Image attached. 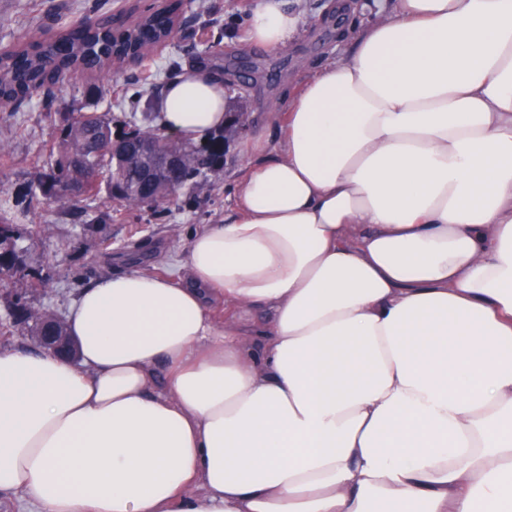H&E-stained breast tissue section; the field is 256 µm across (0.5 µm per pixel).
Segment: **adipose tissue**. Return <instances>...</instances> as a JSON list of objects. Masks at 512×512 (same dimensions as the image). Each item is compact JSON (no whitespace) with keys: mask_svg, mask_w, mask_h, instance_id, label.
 I'll use <instances>...</instances> for the list:
<instances>
[{"mask_svg":"<svg viewBox=\"0 0 512 512\" xmlns=\"http://www.w3.org/2000/svg\"><path fill=\"white\" fill-rule=\"evenodd\" d=\"M177 276L71 304L79 360L0 352V497L33 512H512V0H368ZM299 17L260 0L249 37ZM197 144L227 96L156 100ZM268 313L251 345L214 317Z\"/></svg>","mask_w":512,"mask_h":512,"instance_id":"ef3b65f1","label":"adipose tissue"}]
</instances>
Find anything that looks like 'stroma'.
I'll return each instance as SVG.
<instances>
[{"instance_id":"35a3bbf8","label":"stroma","mask_w":512,"mask_h":512,"mask_svg":"<svg viewBox=\"0 0 512 512\" xmlns=\"http://www.w3.org/2000/svg\"><path fill=\"white\" fill-rule=\"evenodd\" d=\"M258 2L185 0L186 33L150 52L141 66L115 70L99 100L86 98L90 79L81 76L56 88L52 98L38 95L20 111L0 112V206L14 203L42 171L64 117L94 110L117 126L141 123L150 88H162L201 55H208L209 66L223 76L229 111L248 117L246 129L224 143L220 180L201 182L193 193L90 228L75 223L69 205L32 202L18 223V244L28 264L46 277L44 291L30 299L32 306L67 314L82 288L128 271L130 256L153 273L169 274L190 233L216 223L233 205L236 184L247 170L248 146L259 139L268 151L279 149L276 125L292 92L323 65L347 58L346 47L336 43L338 20L351 28L366 22L359 10L364 0H285L300 17L298 32L287 47L270 51L248 42L246 21ZM126 6V0H0V51L33 41L41 30ZM25 286L16 277L0 280V351L34 345L28 326L14 324L11 315L12 299L23 295Z\"/></svg>"}]
</instances>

◆ **Short problem**
Starting from the line containing "Segment: **adipose tissue**.", repeat each line through the end of the entries, exactly.

◆ **Answer to the exercise**
Segment: **adipose tissue**. Return <instances>...</instances> as a JSON list of objects. Masks at 512×512 (same dimensions as the image). Each item is compact JSON (no whitespace) with keys: mask_svg, mask_w, mask_h, instance_id, label.
 I'll use <instances>...</instances> for the list:
<instances>
[{"mask_svg":"<svg viewBox=\"0 0 512 512\" xmlns=\"http://www.w3.org/2000/svg\"><path fill=\"white\" fill-rule=\"evenodd\" d=\"M177 276L71 304L79 360L0 352V497L33 512H512V0H368ZM299 17L260 0L249 37ZM197 144L227 96L156 100ZM268 313L251 345L214 317Z\"/></svg>","mask_w":512,"mask_h":512,"instance_id":"ef3b65f1","label":"adipose tissue"}]
</instances>
Find anything that looks like 'stroma'.
I'll return each instance as SVG.
<instances>
[{"instance_id":"35a3bbf8","label":"stroma","mask_w":512,"mask_h":512,"mask_svg":"<svg viewBox=\"0 0 512 512\" xmlns=\"http://www.w3.org/2000/svg\"><path fill=\"white\" fill-rule=\"evenodd\" d=\"M258 2L185 0L186 33L150 52L141 66L115 70L99 100L86 98L90 79L81 76L56 88L52 98L38 95L20 111L0 112V206L14 203L42 171L64 117L94 110L117 126L141 123L150 88H162L201 55H208L209 66L223 76L229 111L248 117L246 129L224 143L220 180L201 182L193 193L90 228L75 223L69 205L32 202L18 223V244L28 264L46 277L44 291L30 299L32 306L67 314L82 288L128 271L130 256L153 273L169 274L190 233L216 223L233 205L236 184L247 170L248 146L259 139L268 151L279 149L276 125L292 92L323 65L347 58L346 47L336 43L338 20L351 28L366 22L359 10L364 0H285L300 17L298 32L287 47L270 51L248 42L246 21ZM126 6V0H0V51L33 41L41 30ZM25 286L16 277L0 280V351L34 345L28 326L14 324L11 315L12 299L23 295Z\"/></svg>"}]
</instances>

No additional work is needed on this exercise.